For the entries that follow, restate word for word the line containing "(241, 104) = (149, 202): red", the line containing "(257, 175) = (184, 270): brown", and every line that lies between them.

▶ **SUPPLIED MATERIAL**

--- START ---

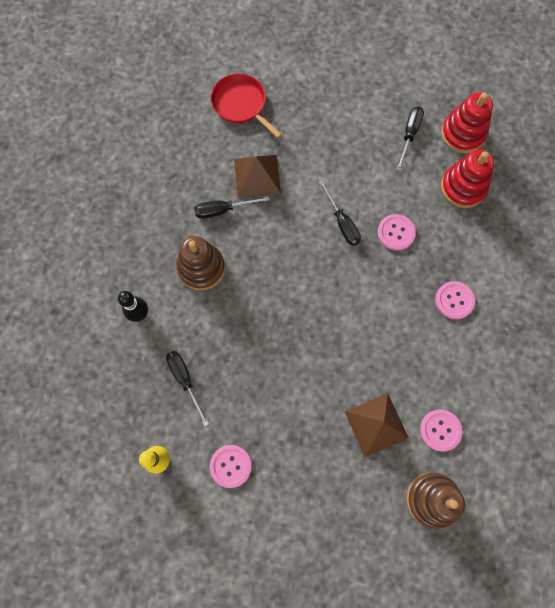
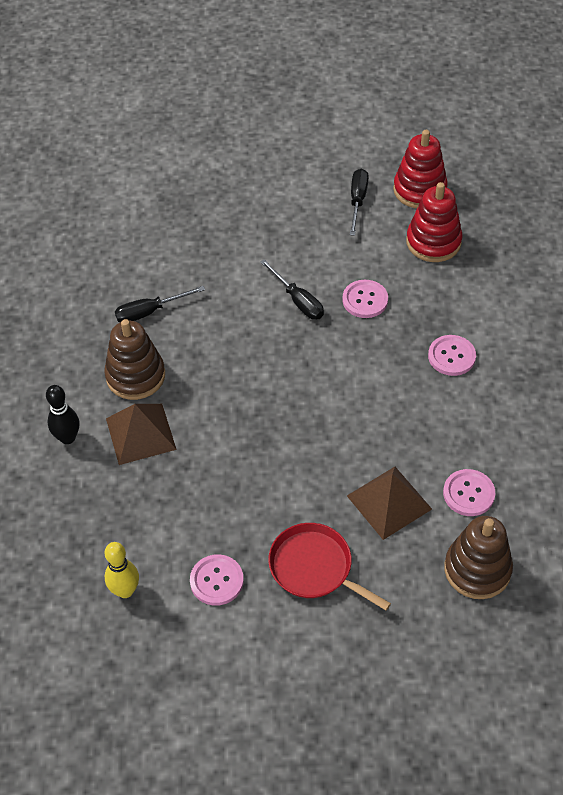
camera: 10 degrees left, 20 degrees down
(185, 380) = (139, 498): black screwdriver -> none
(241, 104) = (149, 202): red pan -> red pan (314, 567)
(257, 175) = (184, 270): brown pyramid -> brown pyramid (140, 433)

--- END ---
--- START ---

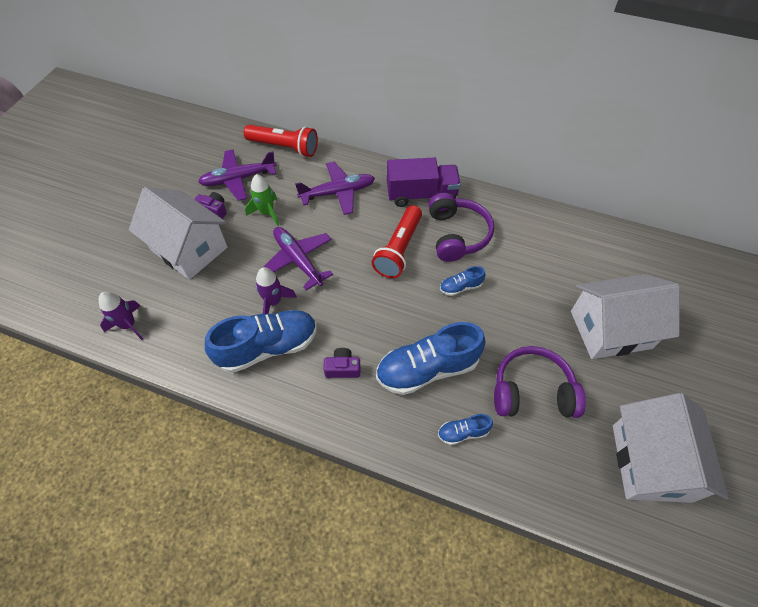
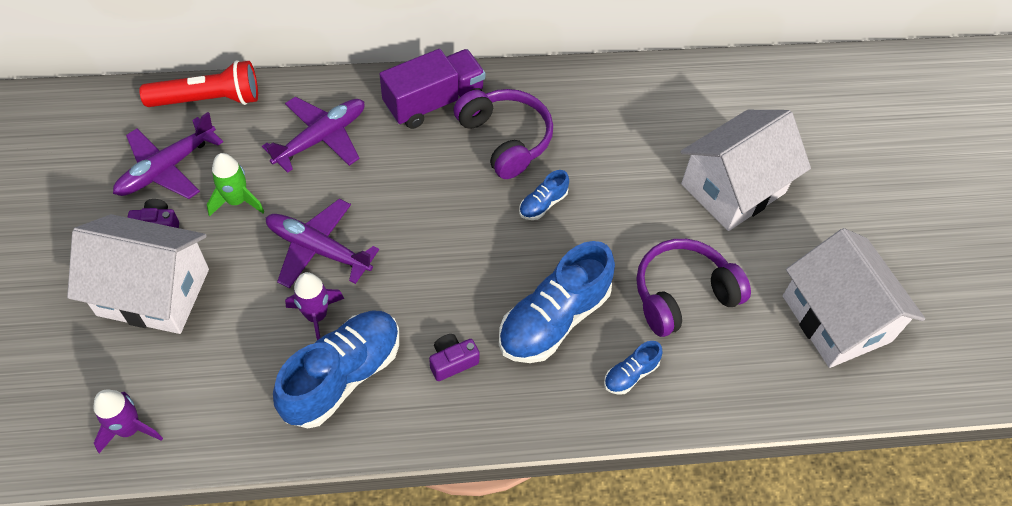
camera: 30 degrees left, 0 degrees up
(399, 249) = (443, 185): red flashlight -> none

--- END ---
--- START ---

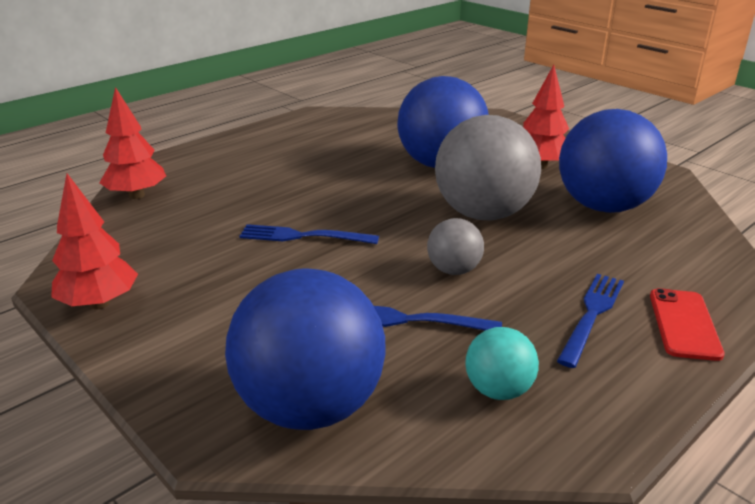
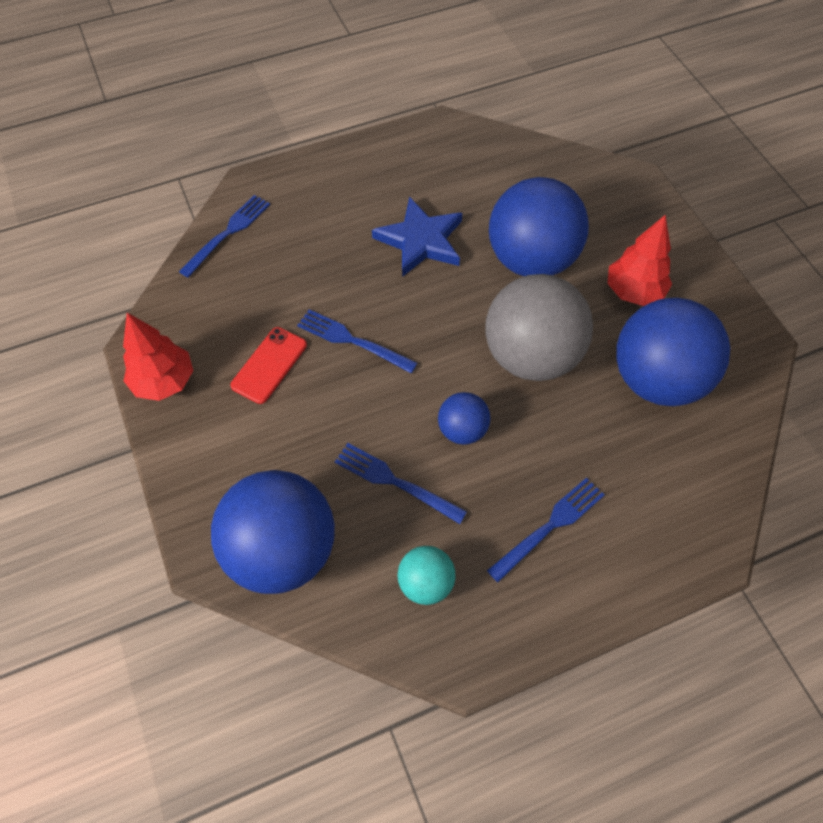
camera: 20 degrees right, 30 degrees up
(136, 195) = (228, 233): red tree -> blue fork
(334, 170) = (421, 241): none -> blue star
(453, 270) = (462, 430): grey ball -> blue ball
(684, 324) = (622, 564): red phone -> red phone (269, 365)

--- END ---

▶ **RESPONSE AREA**
(241, 104) = (149, 202): red pan -> red pan (314, 567)
(257, 175) = (184, 270): brown pyramid -> brown pyramid (140, 433)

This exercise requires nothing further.